Before you return the lines below, strip out any images and keep every word as written.

*** Data excerpt ***

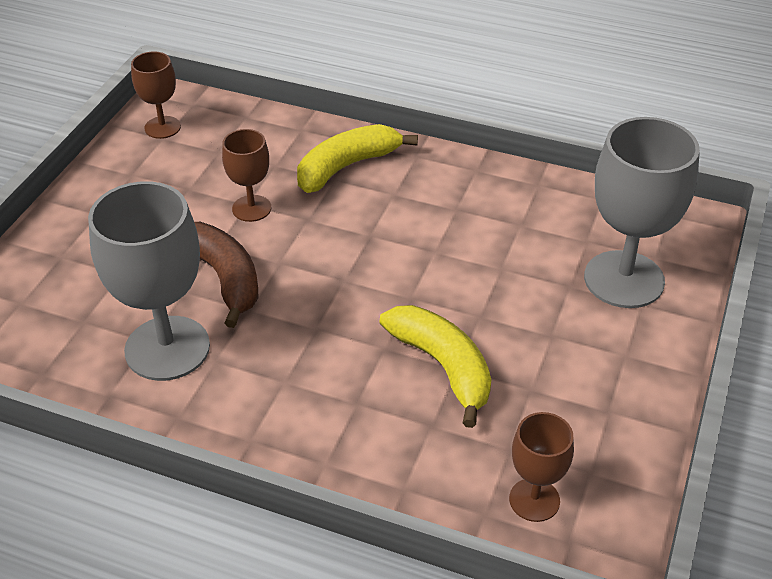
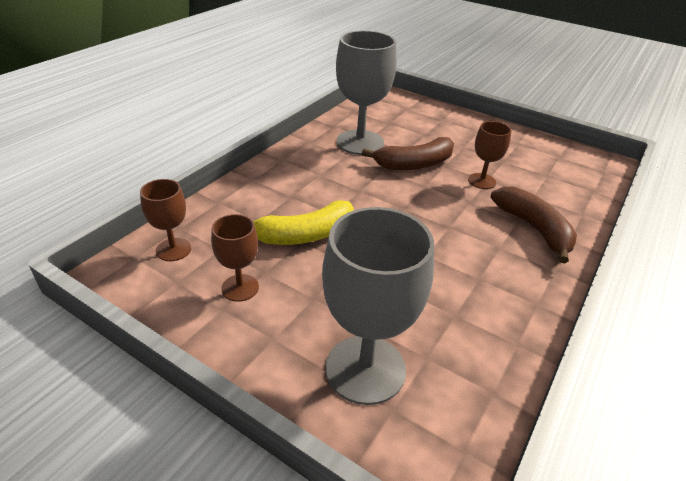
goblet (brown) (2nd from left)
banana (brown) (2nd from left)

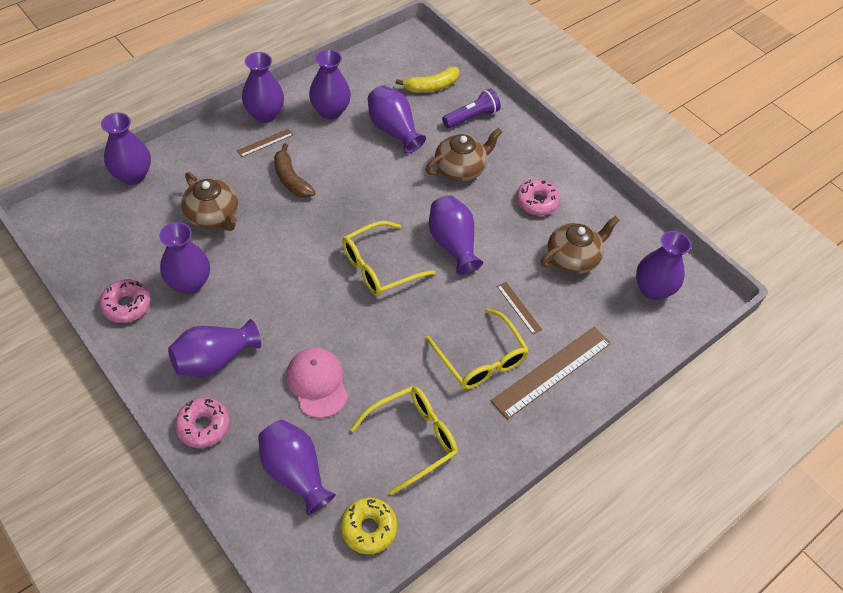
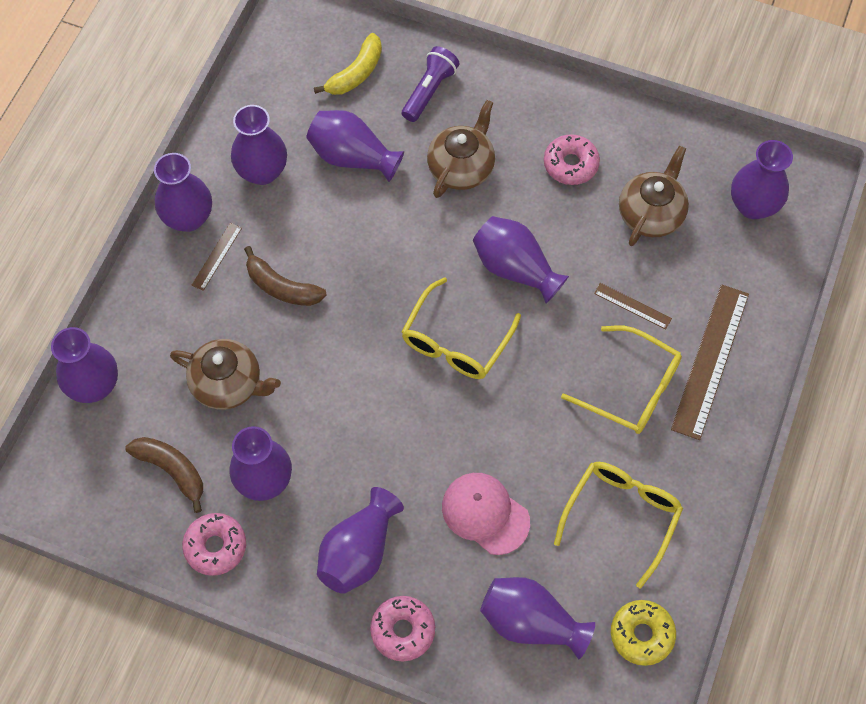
banana (brown) (1st from left)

*** End of Data excerpt ***

> _Solution for this task_
goblet (brown) (2nd from left)
banana (brown) (2nd from left)

banana (brown) (1st from left)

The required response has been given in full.